Provided data:
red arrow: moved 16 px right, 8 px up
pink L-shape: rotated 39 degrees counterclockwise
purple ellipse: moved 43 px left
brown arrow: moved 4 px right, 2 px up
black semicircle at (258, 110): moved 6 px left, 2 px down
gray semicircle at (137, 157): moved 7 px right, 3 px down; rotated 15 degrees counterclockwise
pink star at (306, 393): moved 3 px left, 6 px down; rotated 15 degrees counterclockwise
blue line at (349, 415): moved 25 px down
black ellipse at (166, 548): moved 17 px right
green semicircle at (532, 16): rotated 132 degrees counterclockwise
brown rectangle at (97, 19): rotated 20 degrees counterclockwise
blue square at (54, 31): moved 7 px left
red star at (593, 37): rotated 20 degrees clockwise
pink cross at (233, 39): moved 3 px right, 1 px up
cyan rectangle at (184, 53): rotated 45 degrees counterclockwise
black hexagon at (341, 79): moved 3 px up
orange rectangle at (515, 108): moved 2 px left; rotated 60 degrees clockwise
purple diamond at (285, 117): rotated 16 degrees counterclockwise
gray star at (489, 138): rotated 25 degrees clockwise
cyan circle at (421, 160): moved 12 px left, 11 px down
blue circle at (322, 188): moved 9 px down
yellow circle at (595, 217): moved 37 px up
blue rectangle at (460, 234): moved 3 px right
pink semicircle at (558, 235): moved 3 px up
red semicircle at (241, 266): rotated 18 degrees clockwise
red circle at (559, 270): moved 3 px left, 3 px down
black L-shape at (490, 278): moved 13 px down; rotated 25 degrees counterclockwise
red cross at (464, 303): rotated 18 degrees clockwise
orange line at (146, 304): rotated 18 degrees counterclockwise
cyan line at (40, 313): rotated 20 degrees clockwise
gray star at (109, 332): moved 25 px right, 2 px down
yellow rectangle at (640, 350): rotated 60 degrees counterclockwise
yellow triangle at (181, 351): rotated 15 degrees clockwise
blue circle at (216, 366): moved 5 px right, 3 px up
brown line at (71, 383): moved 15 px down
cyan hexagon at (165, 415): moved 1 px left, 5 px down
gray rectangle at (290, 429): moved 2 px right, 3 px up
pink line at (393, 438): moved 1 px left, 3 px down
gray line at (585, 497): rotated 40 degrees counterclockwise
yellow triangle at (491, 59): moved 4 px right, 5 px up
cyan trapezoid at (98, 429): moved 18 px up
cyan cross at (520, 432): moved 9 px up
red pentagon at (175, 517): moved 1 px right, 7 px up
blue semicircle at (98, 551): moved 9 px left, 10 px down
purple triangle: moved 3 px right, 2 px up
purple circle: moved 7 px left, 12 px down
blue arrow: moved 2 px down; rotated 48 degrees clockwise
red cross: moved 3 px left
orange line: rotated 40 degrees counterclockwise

Task to carry out:
From the records above, reproduce exactly the lines from the one with "blue line at (349, 415): moved 25 px down" to the one with "gray star at (489, 138): rotated", both included, and no others.

Exercise output:
blue line at (349, 415): moved 25 px down
black ellipse at (166, 548): moved 17 px right
green semicircle at (532, 16): rotated 132 degrees counterclockwise
brown rectangle at (97, 19): rotated 20 degrees counterclockwise
blue square at (54, 31): moved 7 px left
red star at (593, 37): rotated 20 degrees clockwise
pink cross at (233, 39): moved 3 px right, 1 px up
cyan rectangle at (184, 53): rotated 45 degrees counterclockwise
black hexagon at (341, 79): moved 3 px up
orange rectangle at (515, 108): moved 2 px left; rotated 60 degrees clockwise
purple diamond at (285, 117): rotated 16 degrees counterclockwise
gray star at (489, 138): rotated 25 degrees clockwise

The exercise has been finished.